[START SUPPLIED RECORDS]

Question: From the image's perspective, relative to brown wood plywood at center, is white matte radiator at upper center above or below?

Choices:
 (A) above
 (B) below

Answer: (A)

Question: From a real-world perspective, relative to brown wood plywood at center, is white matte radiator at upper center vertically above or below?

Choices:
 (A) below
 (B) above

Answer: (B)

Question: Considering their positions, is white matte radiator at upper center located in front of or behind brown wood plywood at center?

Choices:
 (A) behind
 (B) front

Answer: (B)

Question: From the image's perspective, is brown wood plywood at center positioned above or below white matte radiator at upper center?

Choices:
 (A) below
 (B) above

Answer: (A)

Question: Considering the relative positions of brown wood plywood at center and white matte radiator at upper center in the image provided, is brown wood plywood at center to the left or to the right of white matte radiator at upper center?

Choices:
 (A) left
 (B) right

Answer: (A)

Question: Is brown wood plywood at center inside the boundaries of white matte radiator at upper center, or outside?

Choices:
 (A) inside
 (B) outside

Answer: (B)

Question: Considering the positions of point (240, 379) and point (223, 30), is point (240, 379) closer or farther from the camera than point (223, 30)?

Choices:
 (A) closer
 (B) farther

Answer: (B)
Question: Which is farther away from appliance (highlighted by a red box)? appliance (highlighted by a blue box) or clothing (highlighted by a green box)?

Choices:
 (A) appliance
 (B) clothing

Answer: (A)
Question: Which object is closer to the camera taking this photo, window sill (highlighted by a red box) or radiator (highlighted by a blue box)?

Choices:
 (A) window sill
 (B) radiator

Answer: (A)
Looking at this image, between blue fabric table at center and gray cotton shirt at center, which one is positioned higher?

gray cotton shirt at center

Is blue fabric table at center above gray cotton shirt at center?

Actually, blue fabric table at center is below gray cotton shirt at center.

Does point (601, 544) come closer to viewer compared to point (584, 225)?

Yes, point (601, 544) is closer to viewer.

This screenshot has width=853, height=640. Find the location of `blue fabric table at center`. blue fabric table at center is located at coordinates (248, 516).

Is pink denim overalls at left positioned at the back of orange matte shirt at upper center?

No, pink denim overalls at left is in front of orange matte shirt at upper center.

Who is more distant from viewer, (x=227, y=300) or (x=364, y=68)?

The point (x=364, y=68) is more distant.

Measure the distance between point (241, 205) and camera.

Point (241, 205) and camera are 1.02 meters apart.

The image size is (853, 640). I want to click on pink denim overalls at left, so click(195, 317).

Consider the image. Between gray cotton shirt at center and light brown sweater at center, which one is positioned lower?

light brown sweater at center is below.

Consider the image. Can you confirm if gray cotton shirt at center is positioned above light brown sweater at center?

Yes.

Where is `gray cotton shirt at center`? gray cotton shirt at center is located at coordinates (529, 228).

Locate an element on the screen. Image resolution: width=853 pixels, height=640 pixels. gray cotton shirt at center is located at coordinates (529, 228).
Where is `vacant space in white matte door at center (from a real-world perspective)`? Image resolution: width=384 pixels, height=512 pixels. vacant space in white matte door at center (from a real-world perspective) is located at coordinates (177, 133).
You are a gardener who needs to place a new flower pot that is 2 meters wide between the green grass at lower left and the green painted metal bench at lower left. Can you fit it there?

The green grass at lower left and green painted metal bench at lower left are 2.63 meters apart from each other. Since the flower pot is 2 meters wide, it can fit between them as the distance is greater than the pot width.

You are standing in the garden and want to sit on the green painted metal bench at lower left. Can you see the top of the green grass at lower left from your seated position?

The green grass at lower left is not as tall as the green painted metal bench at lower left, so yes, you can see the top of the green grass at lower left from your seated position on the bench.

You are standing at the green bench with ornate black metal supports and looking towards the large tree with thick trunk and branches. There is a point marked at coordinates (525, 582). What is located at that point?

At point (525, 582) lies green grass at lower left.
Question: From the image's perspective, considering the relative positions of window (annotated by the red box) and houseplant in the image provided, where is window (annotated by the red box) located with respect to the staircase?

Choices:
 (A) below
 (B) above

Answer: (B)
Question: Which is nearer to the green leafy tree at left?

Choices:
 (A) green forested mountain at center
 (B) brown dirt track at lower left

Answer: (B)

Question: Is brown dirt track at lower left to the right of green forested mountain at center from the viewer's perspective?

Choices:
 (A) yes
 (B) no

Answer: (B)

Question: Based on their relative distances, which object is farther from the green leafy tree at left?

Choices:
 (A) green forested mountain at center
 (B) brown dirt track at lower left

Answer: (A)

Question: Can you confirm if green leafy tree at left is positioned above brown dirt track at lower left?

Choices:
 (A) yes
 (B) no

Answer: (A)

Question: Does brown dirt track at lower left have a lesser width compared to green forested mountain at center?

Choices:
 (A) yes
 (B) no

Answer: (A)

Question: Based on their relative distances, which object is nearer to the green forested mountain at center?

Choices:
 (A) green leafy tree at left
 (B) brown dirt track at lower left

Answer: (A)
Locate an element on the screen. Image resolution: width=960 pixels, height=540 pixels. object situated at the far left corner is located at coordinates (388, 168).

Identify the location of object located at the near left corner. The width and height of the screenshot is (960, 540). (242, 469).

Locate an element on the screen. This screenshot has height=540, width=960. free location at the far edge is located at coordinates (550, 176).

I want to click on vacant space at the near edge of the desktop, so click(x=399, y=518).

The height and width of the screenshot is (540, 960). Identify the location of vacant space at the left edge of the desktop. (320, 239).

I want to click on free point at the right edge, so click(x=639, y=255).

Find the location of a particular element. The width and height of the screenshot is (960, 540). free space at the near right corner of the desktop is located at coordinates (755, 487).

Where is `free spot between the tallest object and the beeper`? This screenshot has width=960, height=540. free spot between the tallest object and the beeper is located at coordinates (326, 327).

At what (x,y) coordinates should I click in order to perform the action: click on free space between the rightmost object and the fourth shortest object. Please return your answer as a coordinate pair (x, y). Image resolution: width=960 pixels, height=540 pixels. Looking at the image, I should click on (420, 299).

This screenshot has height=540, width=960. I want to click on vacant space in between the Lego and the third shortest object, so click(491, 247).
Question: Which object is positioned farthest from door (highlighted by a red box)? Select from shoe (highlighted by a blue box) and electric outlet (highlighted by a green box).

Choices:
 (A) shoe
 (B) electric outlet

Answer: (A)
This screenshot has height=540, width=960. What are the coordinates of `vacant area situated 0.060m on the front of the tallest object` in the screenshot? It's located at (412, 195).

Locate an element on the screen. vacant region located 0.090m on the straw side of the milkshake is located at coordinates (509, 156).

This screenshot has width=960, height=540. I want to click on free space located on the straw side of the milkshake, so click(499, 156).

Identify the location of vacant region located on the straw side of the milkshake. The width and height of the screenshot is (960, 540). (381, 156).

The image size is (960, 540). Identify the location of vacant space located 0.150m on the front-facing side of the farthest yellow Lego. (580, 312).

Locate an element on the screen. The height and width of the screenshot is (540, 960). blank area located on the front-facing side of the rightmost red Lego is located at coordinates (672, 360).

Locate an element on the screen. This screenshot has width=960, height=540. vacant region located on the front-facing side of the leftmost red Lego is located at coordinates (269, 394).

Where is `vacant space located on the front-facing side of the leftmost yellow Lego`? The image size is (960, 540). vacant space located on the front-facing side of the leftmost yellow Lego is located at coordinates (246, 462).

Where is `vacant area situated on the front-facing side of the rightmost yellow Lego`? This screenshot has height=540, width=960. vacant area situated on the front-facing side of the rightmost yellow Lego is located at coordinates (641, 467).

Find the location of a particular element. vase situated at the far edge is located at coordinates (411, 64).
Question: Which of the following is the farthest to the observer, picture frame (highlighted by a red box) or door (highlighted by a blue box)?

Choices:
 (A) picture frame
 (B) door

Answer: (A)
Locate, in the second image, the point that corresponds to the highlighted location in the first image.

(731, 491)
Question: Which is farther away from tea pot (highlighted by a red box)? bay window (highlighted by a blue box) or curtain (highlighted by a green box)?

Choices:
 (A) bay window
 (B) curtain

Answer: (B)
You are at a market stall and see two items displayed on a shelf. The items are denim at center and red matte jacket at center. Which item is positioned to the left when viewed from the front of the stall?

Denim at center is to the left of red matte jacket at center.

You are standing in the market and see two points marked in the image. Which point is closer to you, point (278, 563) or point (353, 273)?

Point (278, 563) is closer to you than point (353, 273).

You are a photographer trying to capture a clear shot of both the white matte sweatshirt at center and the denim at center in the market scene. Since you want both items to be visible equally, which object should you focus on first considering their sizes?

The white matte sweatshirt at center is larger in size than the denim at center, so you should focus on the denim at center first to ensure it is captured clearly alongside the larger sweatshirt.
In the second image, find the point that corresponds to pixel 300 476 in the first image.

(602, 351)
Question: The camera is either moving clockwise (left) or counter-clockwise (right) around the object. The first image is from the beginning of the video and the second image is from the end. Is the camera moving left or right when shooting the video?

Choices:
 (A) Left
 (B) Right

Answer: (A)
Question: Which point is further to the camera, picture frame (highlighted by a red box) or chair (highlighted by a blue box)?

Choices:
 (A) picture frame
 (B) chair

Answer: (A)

[END SUPPLIED RECORDS]

• _WHAT IS EXPECTED_: Rewrite the material starting at the line containing "coordinates (641, 467)." and ending at the line containing "Locate, in the", putting "wall painting" wherever "picture frame" appears and keeping all else the same.

• _RESULT FOR THIS EXERCISE_:
Where is `vacant area situated on the front-facing side of the rightmost yellow Lego`? This screenshot has height=540, width=960. vacant area situated on the front-facing side of the rightmost yellow Lego is located at coordinates (641, 467).

Find the location of a particular element. vase situated at the far edge is located at coordinates (411, 64).
Question: Which of the following is the farthest to the observer, wall painting (highlighted by a red box) or door (highlighted by a blue box)?

Choices:
 (A) wall painting
 (B) door

Answer: (A)
Locate, in the second image, the point that corresponds to the highlighted location in the first image.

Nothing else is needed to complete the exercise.